>>>>
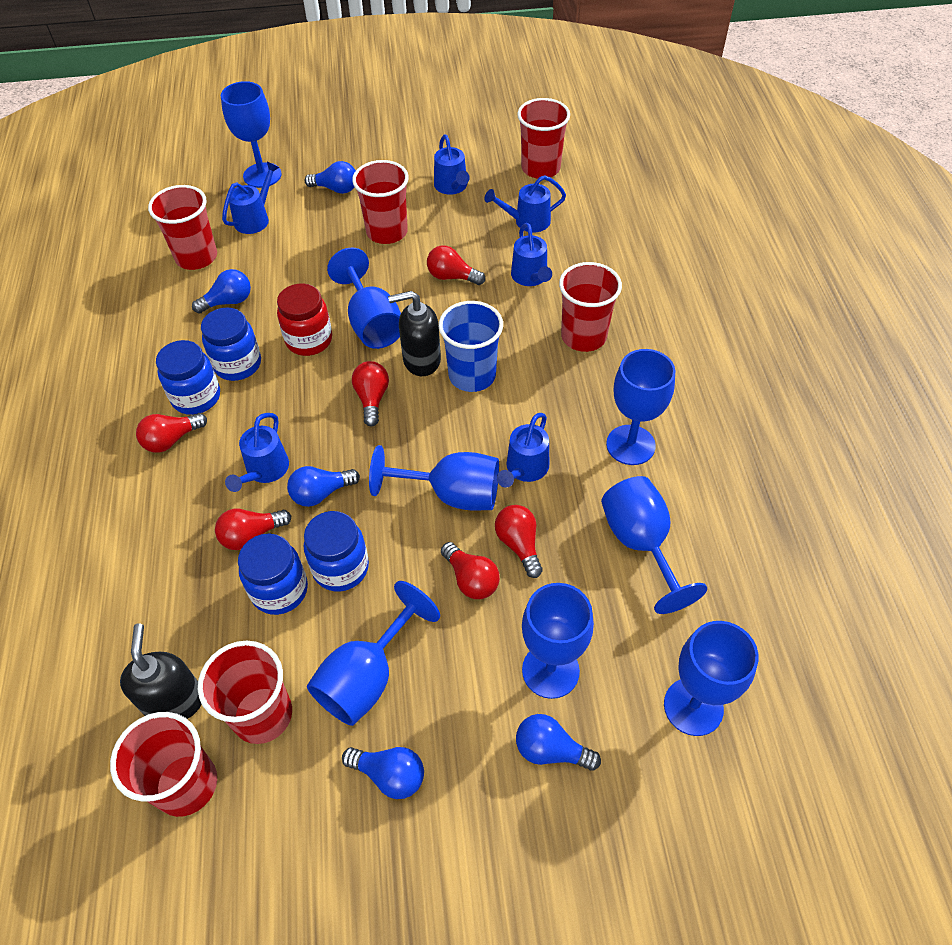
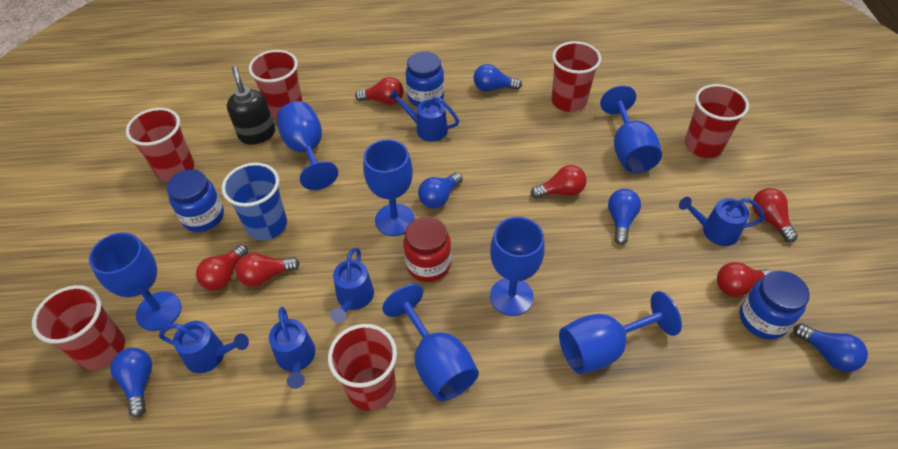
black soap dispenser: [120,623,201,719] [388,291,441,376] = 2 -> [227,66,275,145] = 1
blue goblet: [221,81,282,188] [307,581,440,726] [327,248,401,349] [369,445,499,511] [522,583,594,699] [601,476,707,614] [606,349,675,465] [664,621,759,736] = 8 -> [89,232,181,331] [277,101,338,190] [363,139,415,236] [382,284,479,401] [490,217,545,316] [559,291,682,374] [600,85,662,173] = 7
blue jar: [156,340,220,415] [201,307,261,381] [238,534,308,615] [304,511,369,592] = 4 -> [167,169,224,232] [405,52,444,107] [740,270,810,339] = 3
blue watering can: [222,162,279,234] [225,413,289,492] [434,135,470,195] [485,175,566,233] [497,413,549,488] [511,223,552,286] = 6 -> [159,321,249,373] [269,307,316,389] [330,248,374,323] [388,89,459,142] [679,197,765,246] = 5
<<<<
>>>>
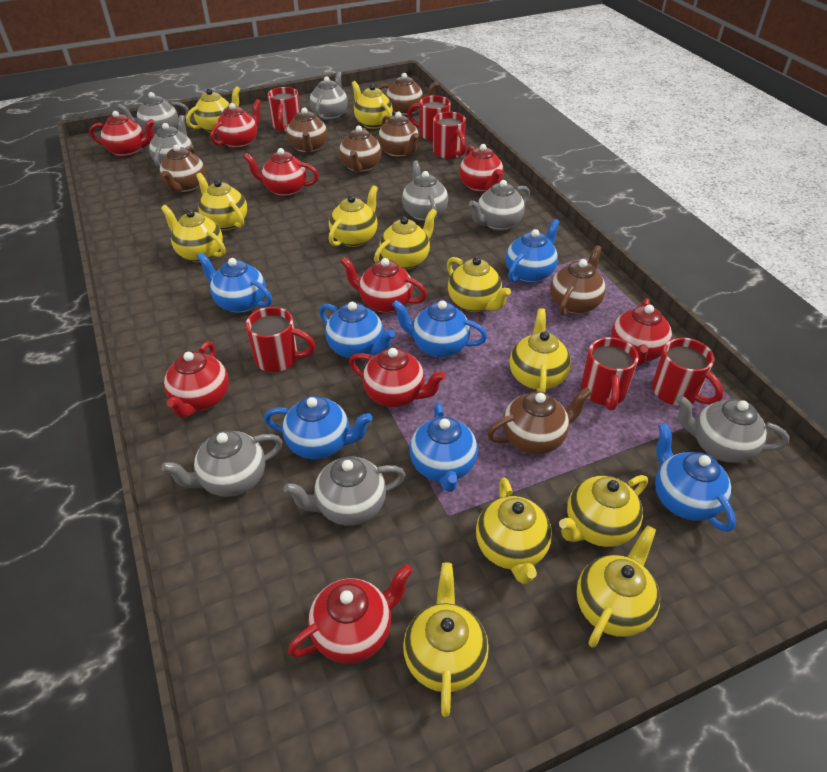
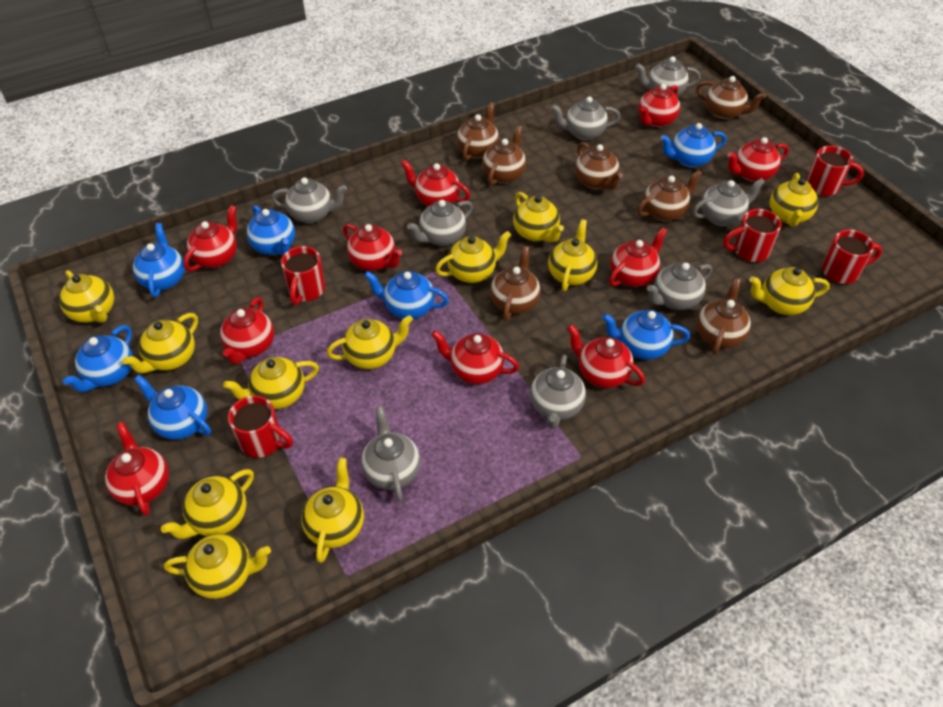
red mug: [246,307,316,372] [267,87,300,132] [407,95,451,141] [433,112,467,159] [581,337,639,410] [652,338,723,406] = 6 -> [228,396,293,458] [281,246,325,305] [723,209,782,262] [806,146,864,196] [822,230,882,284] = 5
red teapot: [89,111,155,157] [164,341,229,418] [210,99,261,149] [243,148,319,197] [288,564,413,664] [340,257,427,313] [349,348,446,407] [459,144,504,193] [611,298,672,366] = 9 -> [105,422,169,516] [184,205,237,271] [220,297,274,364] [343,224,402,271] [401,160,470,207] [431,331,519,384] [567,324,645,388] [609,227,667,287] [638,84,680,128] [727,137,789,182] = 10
<<<<
• [Work item]: Out of the listing above, reproduce exactly the lines from the one with "black soap dispenser: [120,623,201,719]" up to and including the one with "blue watering can: [222,162,279,234]".

• [Answer below]:
black soap dispenser: [120,623,201,719] [388,291,441,376] = 2 -> [227,66,275,145] = 1
blue goblet: [221,81,282,188] [307,581,440,726] [327,248,401,349] [369,445,499,511] [522,583,594,699] [601,476,707,614] [606,349,675,465] [664,621,759,736] = 8 -> [89,232,181,331] [277,101,338,190] [363,139,415,236] [382,284,479,401] [490,217,545,316] [559,291,682,374] [600,85,662,173] = 7
blue jar: [156,340,220,415] [201,307,261,381] [238,534,308,615] [304,511,369,592] = 4 -> [167,169,224,232] [405,52,444,107] [740,270,810,339] = 3
blue watering can: [222,162,279,234] [225,413,289,492] [434,135,470,195] [485,175,566,233] [497,413,549,488] [511,223,552,286] = 6 -> [159,321,249,373] [269,307,316,389] [330,248,374,323] [388,89,459,142] [679,197,765,246] = 5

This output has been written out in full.